What needs to be done:
Produce as output only the lines below starting at the line with "D1: schottky BAT54" and continuing through the line with "C5: 1uF (plus GND, minus N7) -> 1uF (GND, N7)", each one exactly as written.
*** Opening Task data ***
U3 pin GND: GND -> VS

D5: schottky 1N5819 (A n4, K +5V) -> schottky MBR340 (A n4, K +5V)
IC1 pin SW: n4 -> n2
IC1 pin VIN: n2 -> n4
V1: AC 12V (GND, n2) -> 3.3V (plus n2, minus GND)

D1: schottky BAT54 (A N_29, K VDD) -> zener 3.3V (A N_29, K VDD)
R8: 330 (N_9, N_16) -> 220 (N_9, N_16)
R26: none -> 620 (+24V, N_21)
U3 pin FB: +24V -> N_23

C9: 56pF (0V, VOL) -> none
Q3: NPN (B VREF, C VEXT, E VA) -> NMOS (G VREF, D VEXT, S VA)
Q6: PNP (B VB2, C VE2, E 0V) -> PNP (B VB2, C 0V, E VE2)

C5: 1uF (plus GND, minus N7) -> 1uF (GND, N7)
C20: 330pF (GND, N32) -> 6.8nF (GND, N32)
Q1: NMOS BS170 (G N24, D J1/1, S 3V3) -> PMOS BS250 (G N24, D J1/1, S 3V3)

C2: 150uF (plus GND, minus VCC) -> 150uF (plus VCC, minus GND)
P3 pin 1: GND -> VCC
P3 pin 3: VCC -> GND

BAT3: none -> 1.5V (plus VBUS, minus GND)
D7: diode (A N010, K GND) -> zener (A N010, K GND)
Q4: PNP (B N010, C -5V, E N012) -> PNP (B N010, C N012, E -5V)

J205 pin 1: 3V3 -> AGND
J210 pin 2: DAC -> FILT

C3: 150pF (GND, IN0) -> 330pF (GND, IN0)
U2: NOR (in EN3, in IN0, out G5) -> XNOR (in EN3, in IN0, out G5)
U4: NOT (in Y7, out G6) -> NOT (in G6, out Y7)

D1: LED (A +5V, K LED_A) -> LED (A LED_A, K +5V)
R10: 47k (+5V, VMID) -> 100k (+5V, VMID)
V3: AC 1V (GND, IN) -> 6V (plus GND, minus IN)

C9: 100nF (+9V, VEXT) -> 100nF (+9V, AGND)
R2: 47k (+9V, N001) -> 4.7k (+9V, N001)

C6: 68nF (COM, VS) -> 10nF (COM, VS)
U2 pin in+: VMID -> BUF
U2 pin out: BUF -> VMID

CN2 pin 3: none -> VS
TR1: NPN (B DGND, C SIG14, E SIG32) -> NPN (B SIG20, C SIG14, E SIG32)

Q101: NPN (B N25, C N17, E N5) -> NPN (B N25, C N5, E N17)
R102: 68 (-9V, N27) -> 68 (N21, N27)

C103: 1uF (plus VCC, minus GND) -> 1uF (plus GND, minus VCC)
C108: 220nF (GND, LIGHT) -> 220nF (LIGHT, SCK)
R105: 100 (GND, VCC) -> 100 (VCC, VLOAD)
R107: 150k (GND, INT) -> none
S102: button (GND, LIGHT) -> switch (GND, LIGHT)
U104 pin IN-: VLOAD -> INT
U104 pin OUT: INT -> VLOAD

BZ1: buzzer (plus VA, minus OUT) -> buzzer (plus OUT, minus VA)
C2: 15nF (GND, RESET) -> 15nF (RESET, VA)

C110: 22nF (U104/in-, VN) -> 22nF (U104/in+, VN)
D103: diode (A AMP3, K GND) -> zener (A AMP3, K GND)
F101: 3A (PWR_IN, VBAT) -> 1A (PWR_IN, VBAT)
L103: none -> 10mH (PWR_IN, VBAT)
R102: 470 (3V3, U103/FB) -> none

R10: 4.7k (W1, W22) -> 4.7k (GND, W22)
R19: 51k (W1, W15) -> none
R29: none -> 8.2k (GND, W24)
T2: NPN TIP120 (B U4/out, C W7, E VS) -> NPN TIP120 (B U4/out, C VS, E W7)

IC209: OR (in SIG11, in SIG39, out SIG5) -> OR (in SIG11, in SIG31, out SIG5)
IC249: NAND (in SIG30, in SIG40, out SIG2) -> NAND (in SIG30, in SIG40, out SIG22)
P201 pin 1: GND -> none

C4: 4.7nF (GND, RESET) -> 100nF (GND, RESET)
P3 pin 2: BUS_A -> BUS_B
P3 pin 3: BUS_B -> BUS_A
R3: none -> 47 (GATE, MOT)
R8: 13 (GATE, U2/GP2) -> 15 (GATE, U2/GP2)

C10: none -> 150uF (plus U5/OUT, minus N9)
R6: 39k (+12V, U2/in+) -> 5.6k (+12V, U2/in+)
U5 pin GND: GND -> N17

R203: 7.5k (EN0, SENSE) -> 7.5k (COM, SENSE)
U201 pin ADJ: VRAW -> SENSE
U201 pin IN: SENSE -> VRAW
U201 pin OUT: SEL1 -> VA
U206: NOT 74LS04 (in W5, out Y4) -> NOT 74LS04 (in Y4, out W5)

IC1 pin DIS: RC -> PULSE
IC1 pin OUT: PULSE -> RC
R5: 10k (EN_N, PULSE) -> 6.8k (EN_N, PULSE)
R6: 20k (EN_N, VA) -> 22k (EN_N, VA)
*** Closing Task data ***
Exercise output:
D1: schottky BAT54 (A N_29, K VDD) -> zener 3.3V (A N_29, K VDD)
R8: 330 (N_9, N_16) -> 220 (N_9, N_16)
R26: none -> 620 (+24V, N_21)
U3 pin FB: +24V -> N_23

C9: 56pF (0V, VOL) -> none
Q3: NPN (B VREF, C VEXT, E VA) -> NMOS (G VREF, D VEXT, S VA)
Q6: PNP (B VB2, C VE2, E 0V) -> PNP (B VB2, C 0V, E VE2)

C5: 1uF (plus GND, minus N7) -> 1uF (GND, N7)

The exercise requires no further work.